Stored records
========
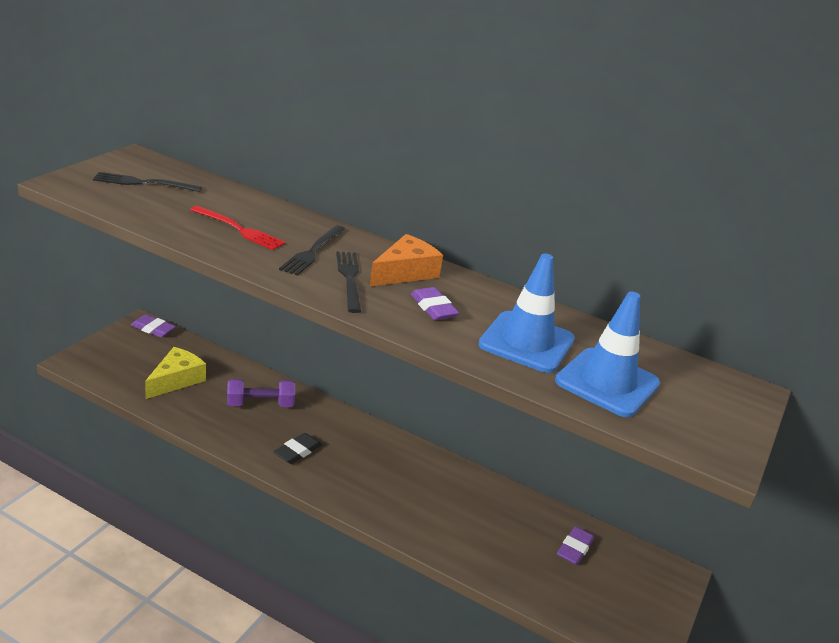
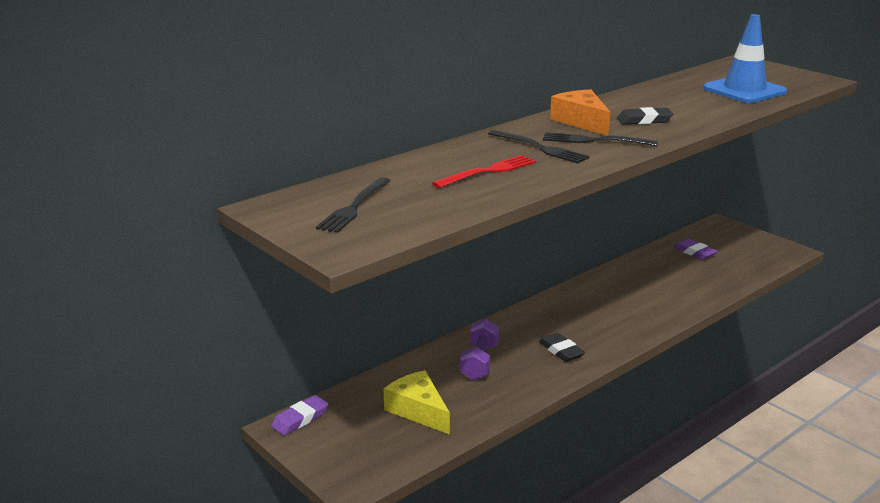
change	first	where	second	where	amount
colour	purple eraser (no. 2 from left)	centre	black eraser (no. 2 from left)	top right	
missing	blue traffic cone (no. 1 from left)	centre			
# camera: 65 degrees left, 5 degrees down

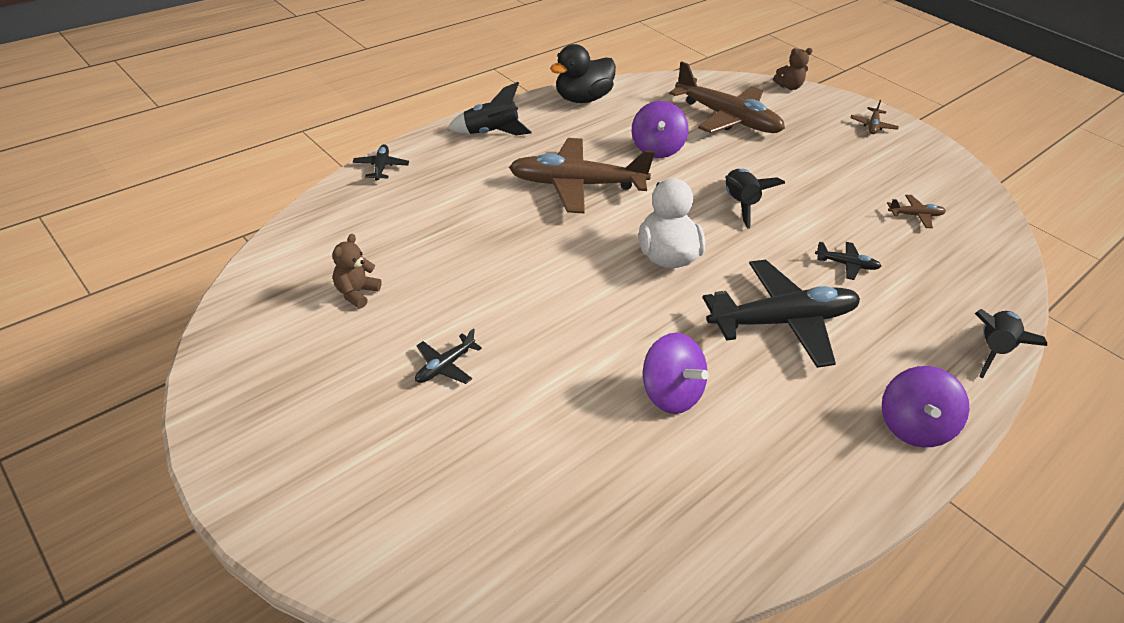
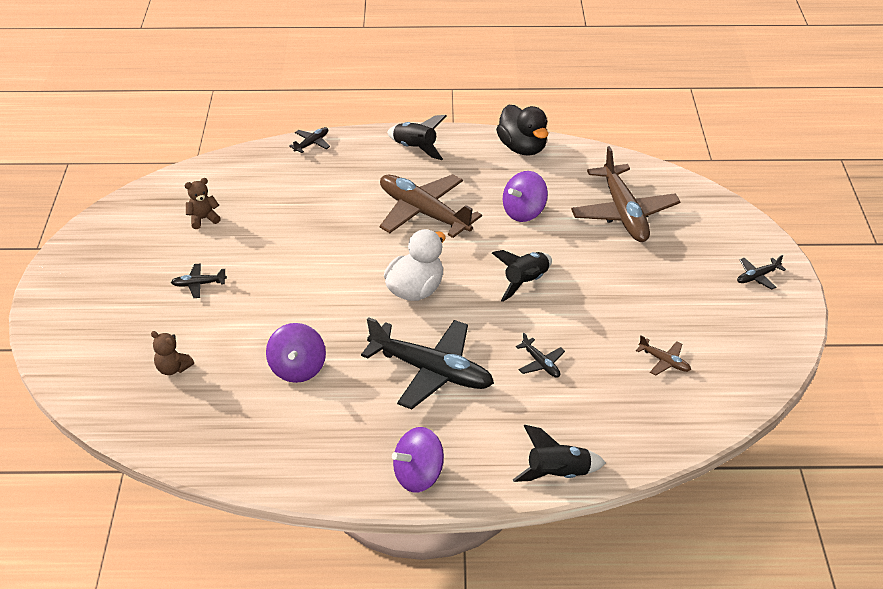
change	first	where	second	where	amount
relocated	brown teddy bear (no. 2 from left in the first image)	top right	brown teddy bear (no. 1 from left)	middle left	
spun	black duck	top centre		top centre	120 degrees counterclockwise
colour	brown plane (no. 3 from left)	top right	black plane (no. 5 from left)	middle right	
# camera: 45 degrees right, 0 degrees up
========
In your copy, include no pictures; print every line above exactly.

== YOUR SOLUTION ==
change	first	where	second	where	amount
colour	purple eraser (no. 2 from left)	centre	black eraser (no. 2 from left)	top right	
missing	blue traffic cone (no. 1 from left)	centre			
# camera: 65 degrees left, 5 degrees down

change	first	where	second	where	amount
relocated	brown teddy bear (no. 2 from left in the first image)	top right	brown teddy bear (no. 1 from left)	middle left	
spun	black duck	top centre		top centre	120 degrees counterclockwise
colour	brown plane (no. 3 from left)	top right	black plane (no. 5 from left)	middle right	
# camera: 45 degrees right, 0 degrees up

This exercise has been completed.